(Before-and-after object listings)
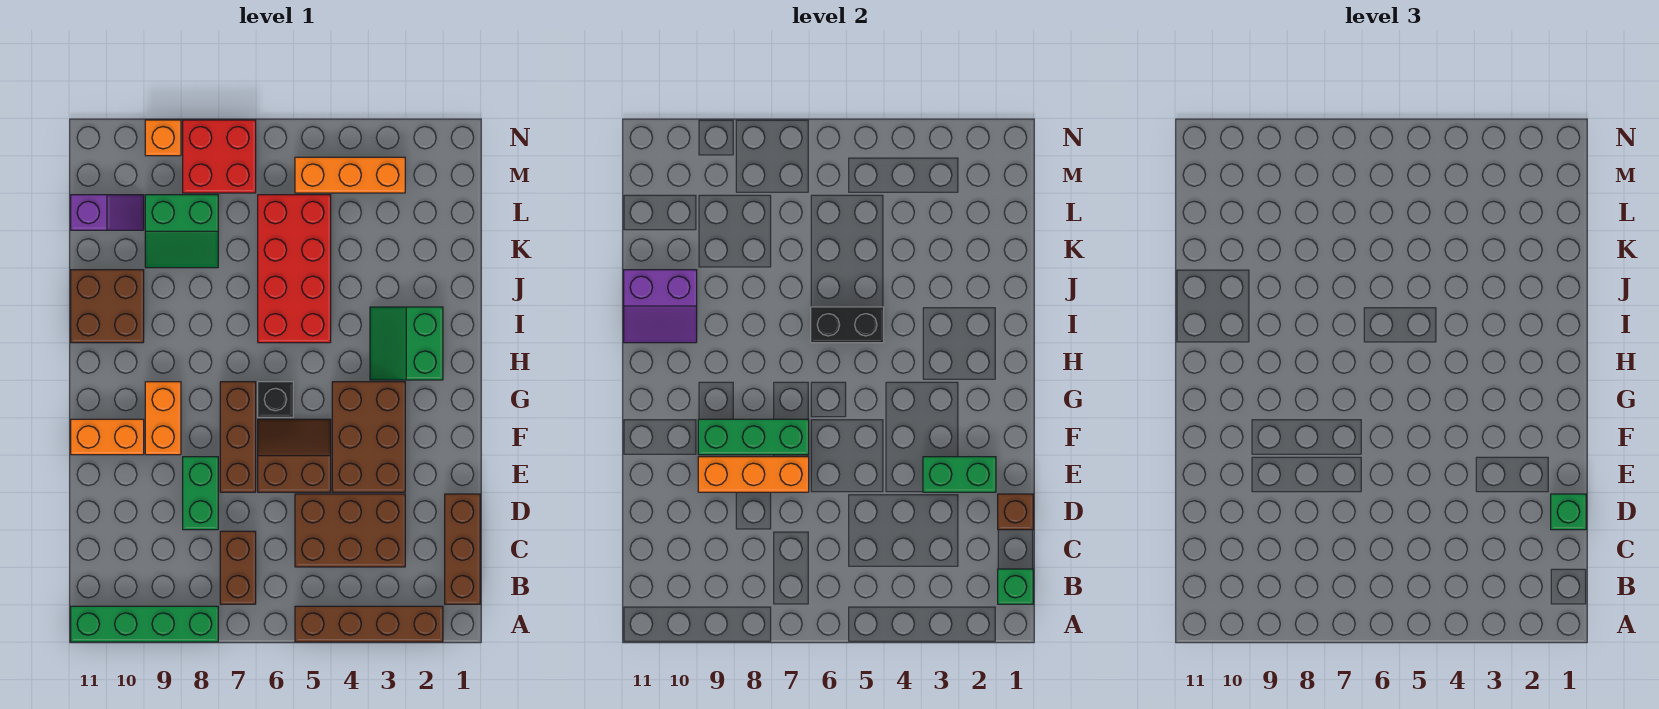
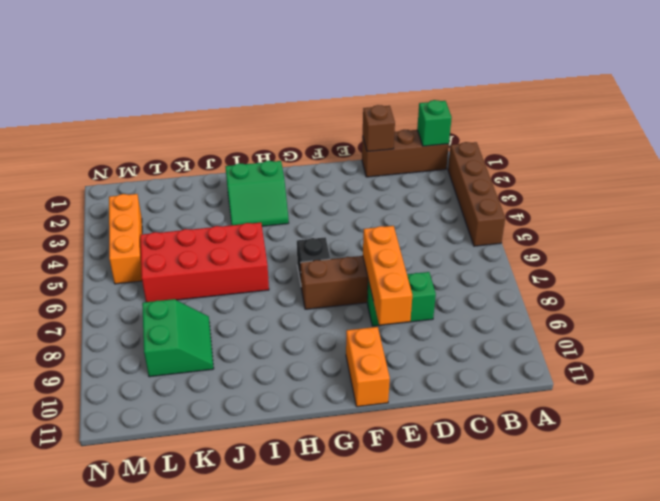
none -> green brick A8:A11 level 1
none -> brown brick B7:C7 level 1
none -> brown brick C3:D5 level 1

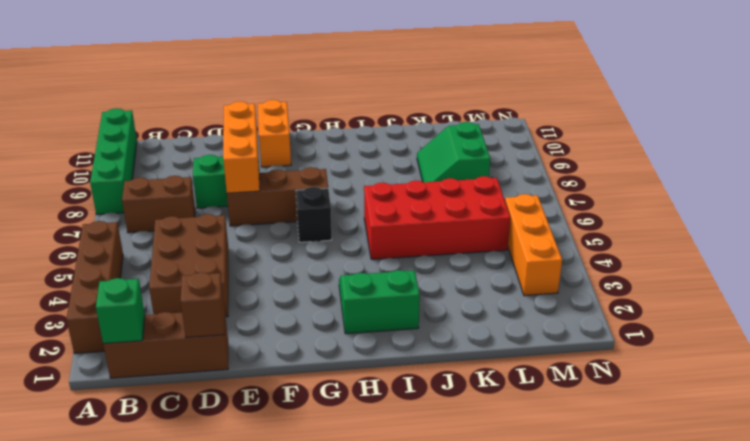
none -> brown brick E3:G4 level 1
none -> brown slope E5:F6 level 1 top E
none -> orange brick F9:G9 level 1

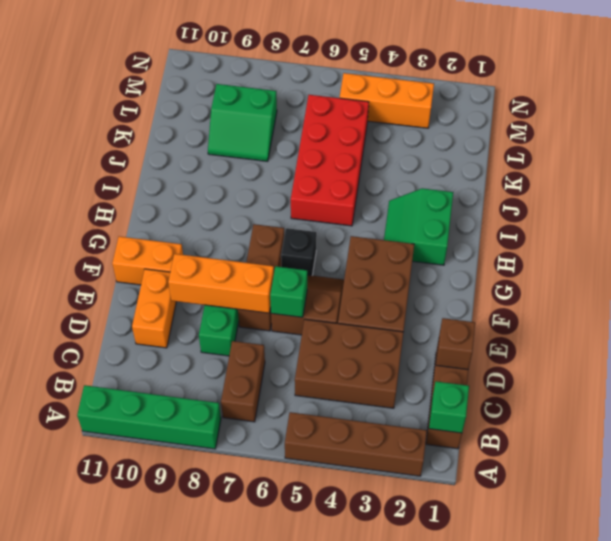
orange brick D10:E10 level 1 -> orange brick F9:G9 level 1
green brick E6 level 2 -> green brick D1 level 3
none -> brown brick I10:J11 level 1
none -> purple slope L10:L11 level 1 top 11
none -> red brick M7:N8 level 1

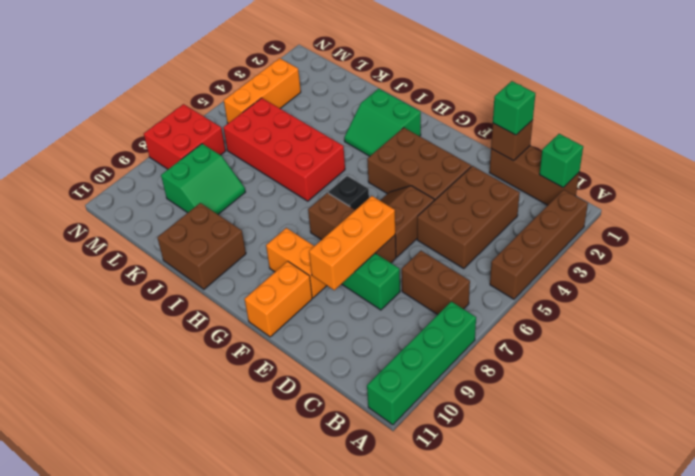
none -> purple slope L10:L11 level 1 top 11
none -> orange brick N9 level 1
none -> green brick E2:E3 level 2

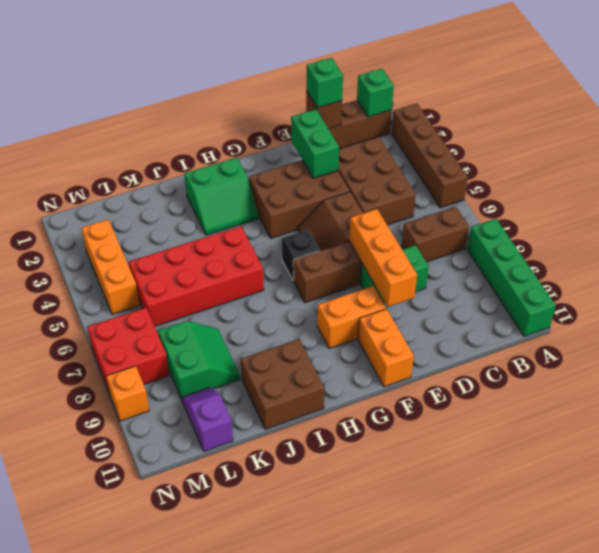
none -> green brick F7:F9 level 2
none -> black brick I5:I6 level 2
none -> purple slope I10:J11 level 2 top J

## [Directions]
Search the data for "brown". Copy each line that has it.

## [Your response]
none -> brown brick B7:C7 level 1
none -> brown brick C3:D5 level 1
none -> brown brick E3:G4 level 1
none -> brown slope E5:F6 level 1 top E
none -> brown brick I10:J11 level 1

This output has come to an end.